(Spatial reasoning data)
══════

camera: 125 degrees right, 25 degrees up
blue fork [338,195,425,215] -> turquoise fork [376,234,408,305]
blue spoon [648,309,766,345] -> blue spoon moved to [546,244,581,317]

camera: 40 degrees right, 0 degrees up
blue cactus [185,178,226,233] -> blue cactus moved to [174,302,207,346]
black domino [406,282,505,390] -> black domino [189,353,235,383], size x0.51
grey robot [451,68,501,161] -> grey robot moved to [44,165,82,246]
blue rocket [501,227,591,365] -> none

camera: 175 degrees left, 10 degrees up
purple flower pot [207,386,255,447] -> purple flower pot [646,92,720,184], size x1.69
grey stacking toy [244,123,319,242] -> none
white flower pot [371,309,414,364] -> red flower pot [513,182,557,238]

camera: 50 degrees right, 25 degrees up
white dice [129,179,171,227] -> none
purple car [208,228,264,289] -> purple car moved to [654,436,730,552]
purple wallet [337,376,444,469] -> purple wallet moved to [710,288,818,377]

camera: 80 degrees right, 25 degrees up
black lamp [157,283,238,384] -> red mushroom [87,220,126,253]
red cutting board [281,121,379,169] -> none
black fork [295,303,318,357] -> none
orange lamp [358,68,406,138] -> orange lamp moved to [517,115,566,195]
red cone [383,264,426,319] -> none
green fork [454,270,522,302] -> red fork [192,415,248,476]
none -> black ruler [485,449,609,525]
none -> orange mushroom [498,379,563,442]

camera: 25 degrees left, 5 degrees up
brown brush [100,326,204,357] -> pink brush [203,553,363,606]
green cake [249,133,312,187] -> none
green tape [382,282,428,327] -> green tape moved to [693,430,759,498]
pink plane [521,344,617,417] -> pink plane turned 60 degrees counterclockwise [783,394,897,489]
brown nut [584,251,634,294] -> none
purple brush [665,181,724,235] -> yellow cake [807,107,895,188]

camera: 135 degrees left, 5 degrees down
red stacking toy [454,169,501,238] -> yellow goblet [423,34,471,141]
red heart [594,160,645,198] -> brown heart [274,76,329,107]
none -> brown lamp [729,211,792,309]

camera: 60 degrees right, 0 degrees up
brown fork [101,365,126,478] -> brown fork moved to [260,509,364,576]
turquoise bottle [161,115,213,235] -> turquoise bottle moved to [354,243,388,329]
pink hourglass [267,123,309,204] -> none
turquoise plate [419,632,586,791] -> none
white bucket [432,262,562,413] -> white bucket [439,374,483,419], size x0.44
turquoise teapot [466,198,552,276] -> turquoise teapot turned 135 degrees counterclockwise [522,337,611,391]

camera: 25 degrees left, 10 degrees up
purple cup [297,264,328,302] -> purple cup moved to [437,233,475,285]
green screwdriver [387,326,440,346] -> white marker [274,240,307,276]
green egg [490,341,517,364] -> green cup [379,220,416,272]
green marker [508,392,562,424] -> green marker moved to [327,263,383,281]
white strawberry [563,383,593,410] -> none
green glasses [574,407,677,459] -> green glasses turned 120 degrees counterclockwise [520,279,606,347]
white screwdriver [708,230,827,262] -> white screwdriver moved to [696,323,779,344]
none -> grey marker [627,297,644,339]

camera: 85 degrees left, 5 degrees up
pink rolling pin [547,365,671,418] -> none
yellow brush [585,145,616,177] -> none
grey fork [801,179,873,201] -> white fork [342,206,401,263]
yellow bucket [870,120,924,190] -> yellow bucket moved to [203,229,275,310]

══════

* Your objective:
Whenever a line in the data holds "bucket", copy that line.

* Written response:
white bucket [432,262,562,413] -> white bucket [439,374,483,419], size x0.44
yellow bucket [870,120,924,190] -> yellow bucket moved to [203,229,275,310]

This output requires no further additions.